Tally the lines containing "plus" in this data. Respond with the tally alone.

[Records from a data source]
■ ■ ■ ■ ■ ■ ■
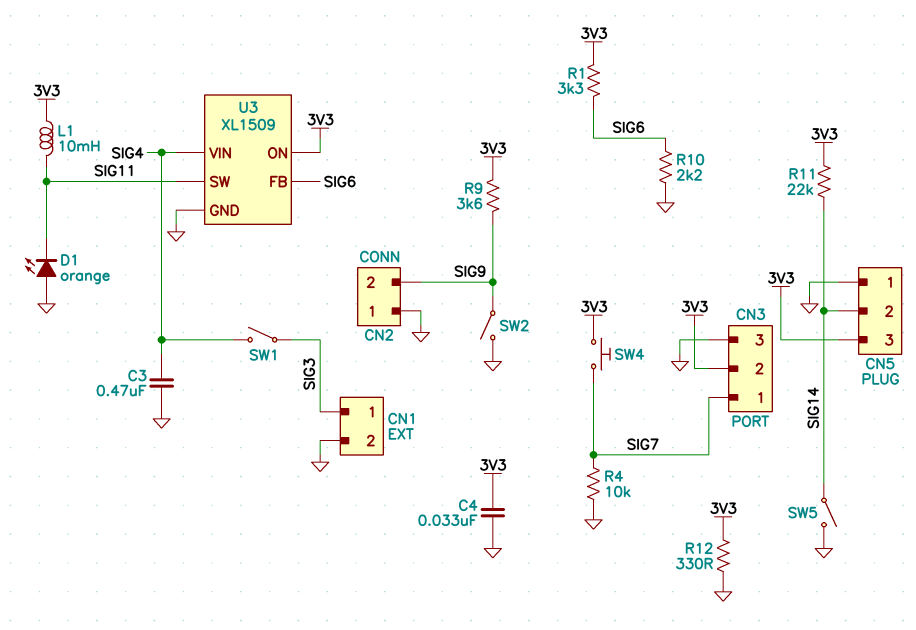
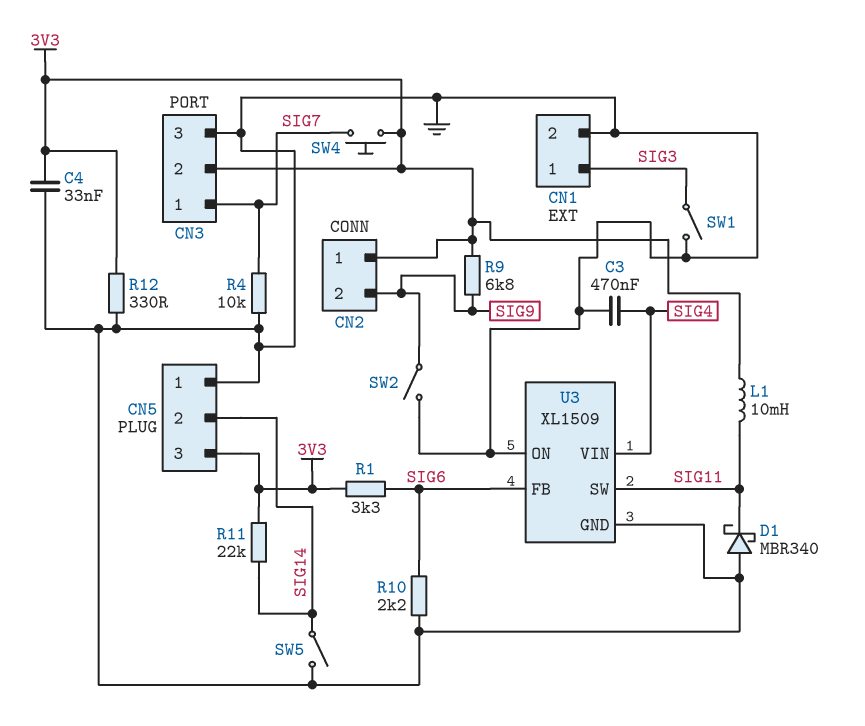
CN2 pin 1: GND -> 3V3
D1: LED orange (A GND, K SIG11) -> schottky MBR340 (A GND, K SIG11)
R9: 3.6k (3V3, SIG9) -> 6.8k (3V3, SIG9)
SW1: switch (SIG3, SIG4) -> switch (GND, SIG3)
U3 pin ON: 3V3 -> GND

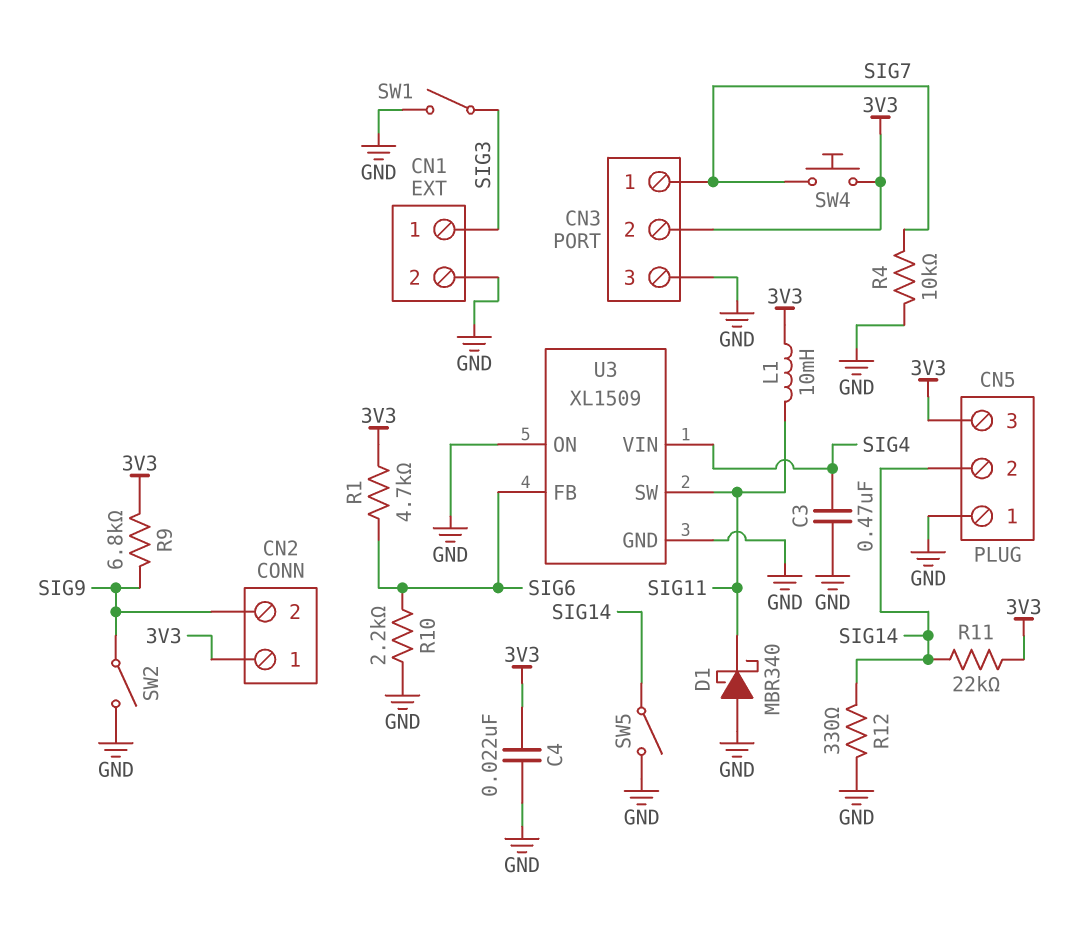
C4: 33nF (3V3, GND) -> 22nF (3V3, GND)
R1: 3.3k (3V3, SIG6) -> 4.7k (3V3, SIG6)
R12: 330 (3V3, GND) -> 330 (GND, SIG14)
■ ■ ■ ■ ■ ■ ■
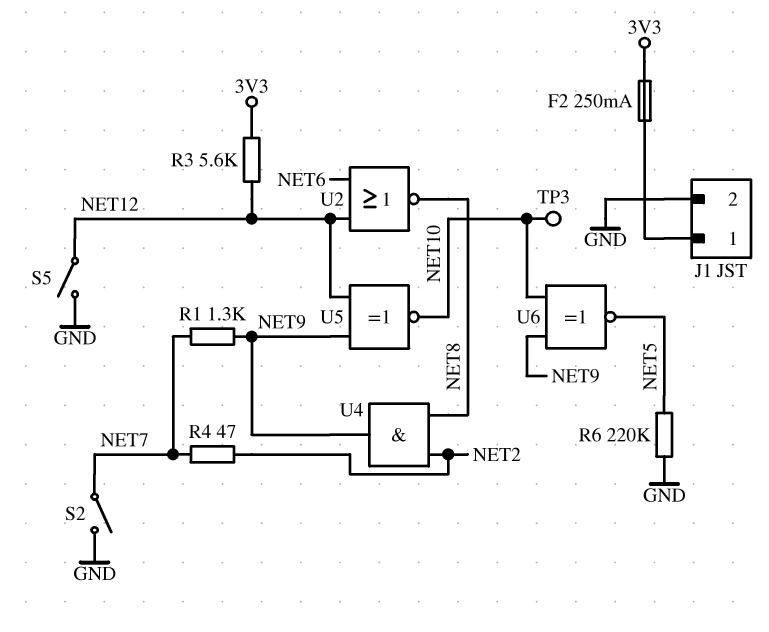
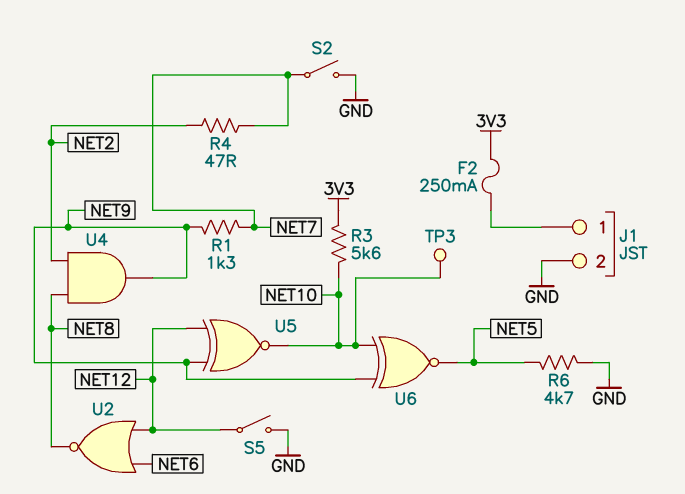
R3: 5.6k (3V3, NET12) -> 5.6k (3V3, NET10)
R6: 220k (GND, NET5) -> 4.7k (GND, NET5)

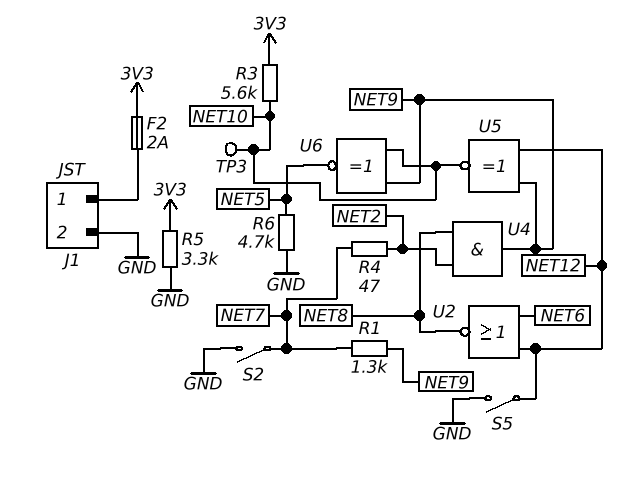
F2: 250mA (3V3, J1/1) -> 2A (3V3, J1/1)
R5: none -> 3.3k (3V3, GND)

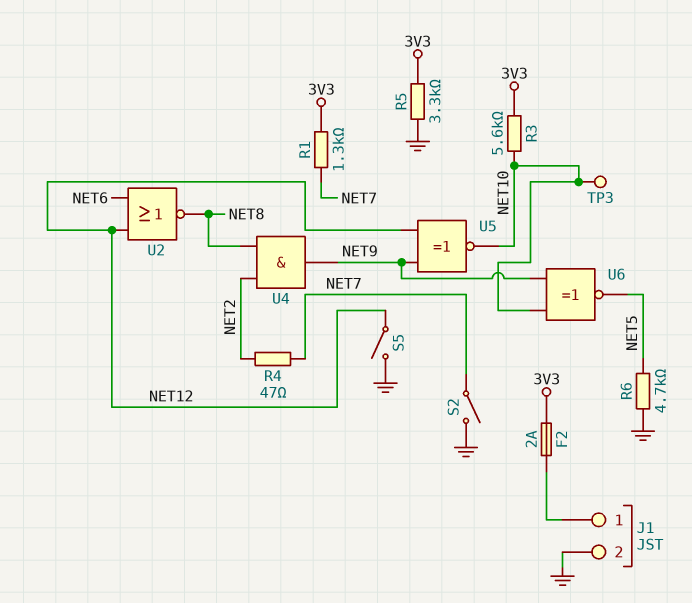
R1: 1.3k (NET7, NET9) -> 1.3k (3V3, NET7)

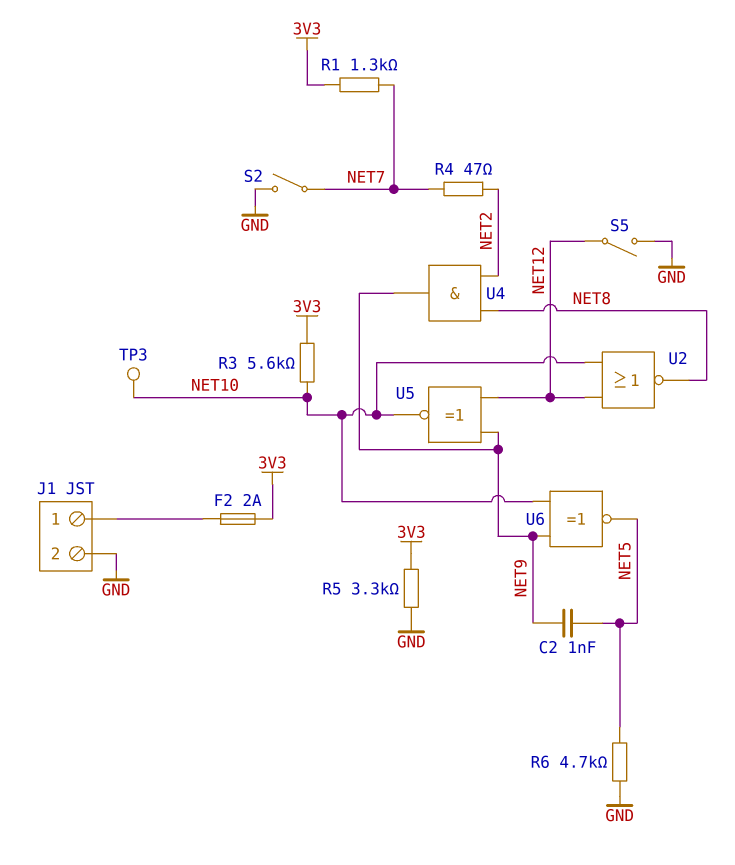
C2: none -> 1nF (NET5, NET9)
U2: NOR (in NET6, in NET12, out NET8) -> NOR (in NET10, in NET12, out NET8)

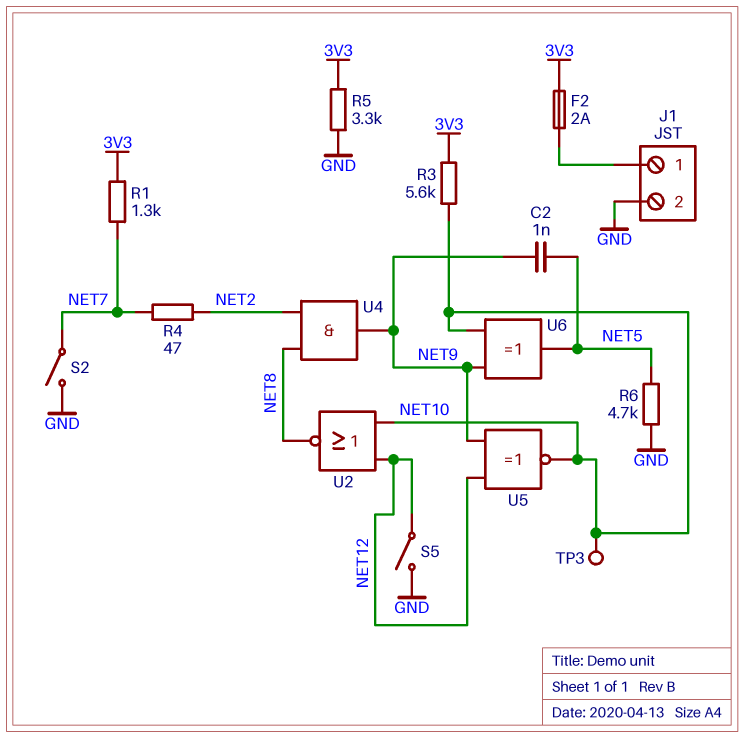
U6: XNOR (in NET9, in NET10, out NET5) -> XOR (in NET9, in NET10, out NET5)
■ ■ ■ ■ ■ ■ ■
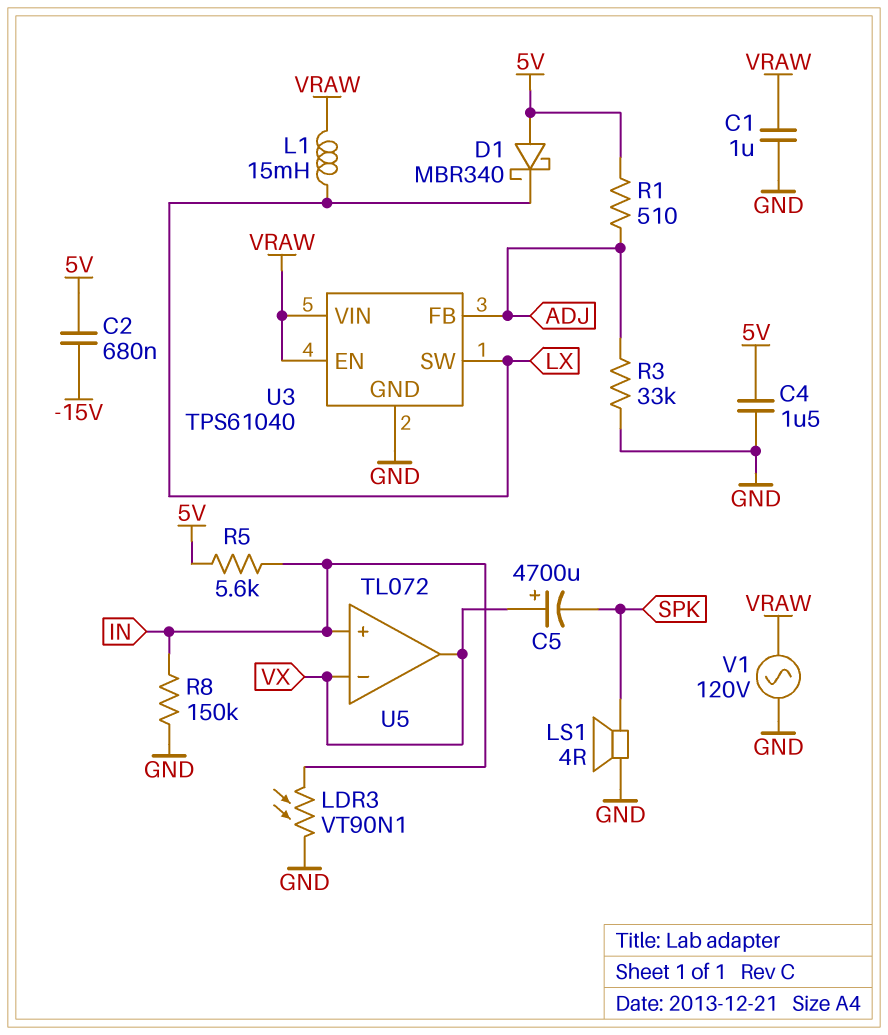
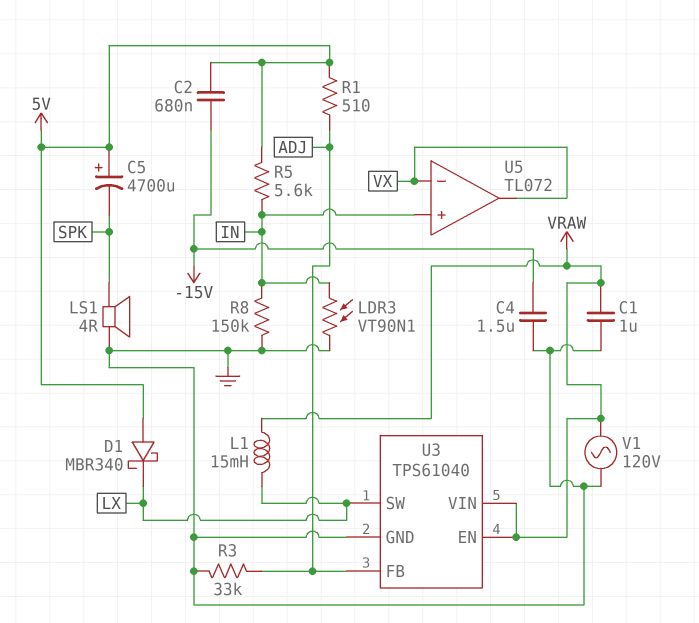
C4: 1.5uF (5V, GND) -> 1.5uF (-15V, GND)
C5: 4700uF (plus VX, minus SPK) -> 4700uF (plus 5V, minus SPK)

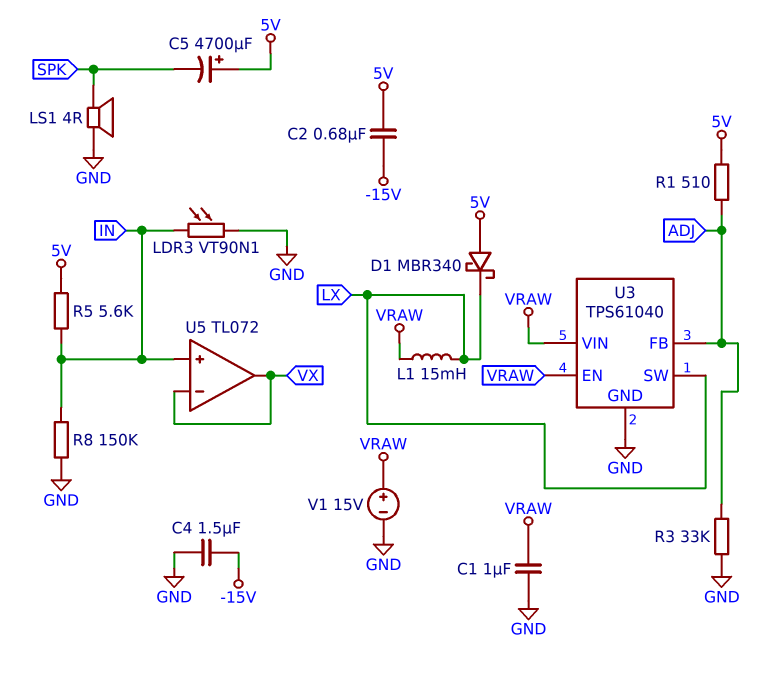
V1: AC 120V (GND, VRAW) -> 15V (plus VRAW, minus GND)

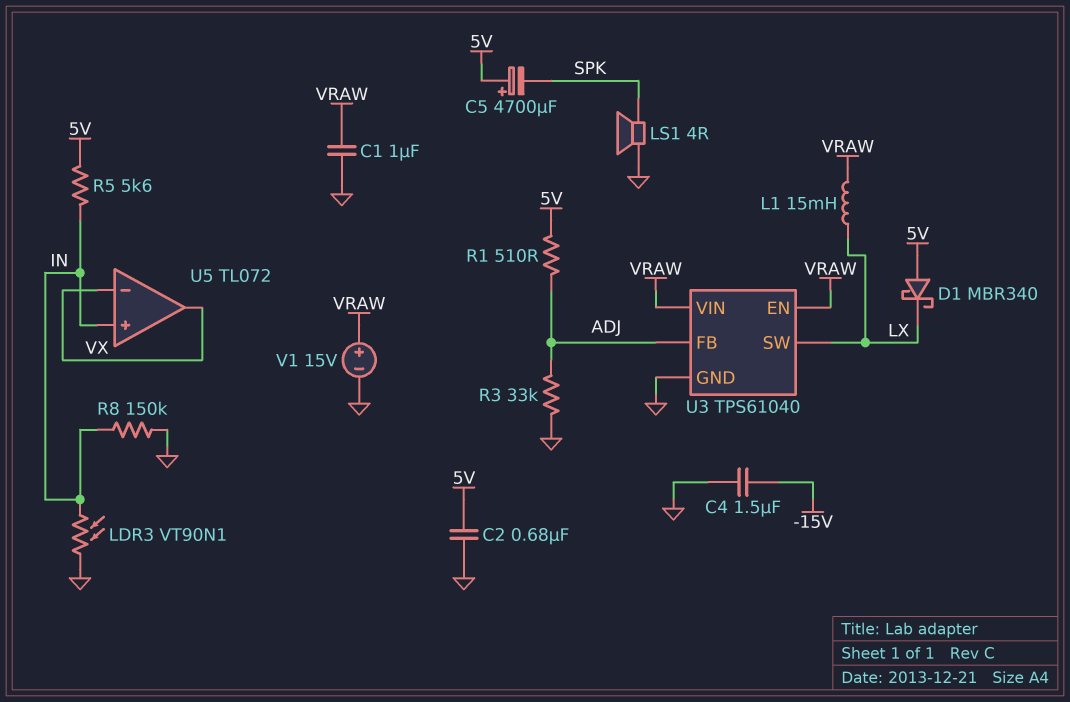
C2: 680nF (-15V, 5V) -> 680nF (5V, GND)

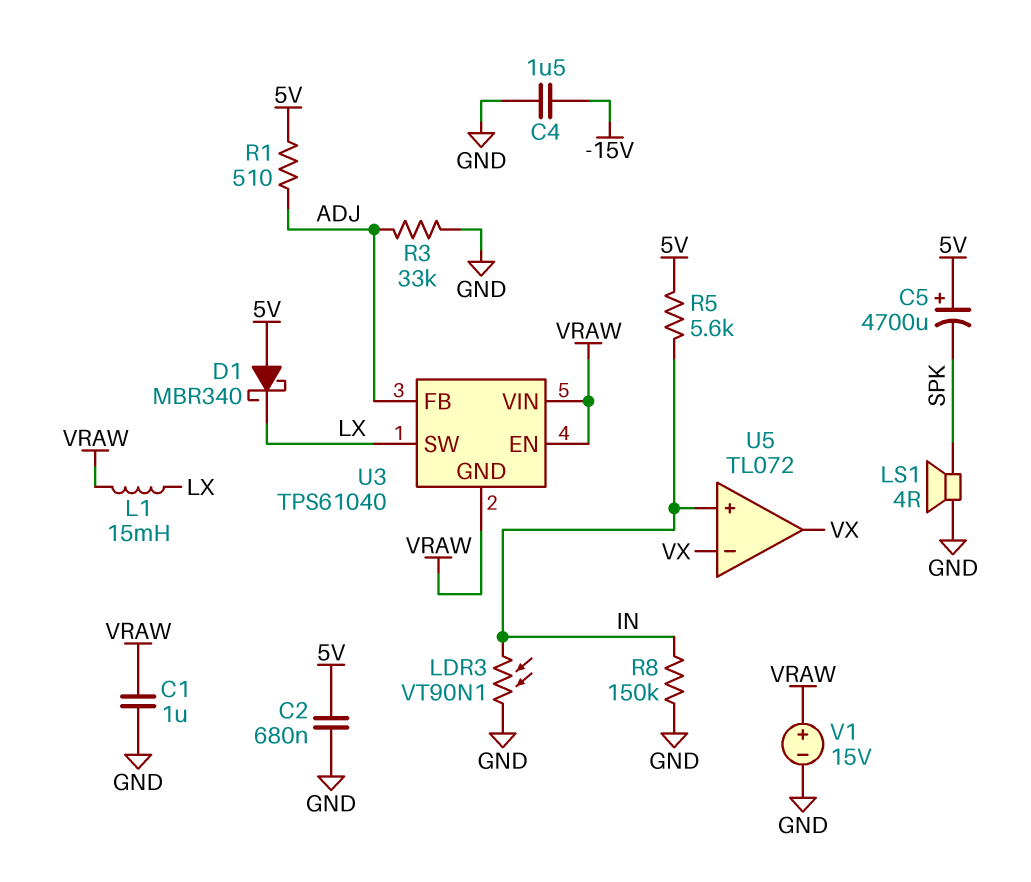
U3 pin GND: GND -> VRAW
■ ■ ■ ■ ■ ■ ■
— WRITTEN ANSWER —
2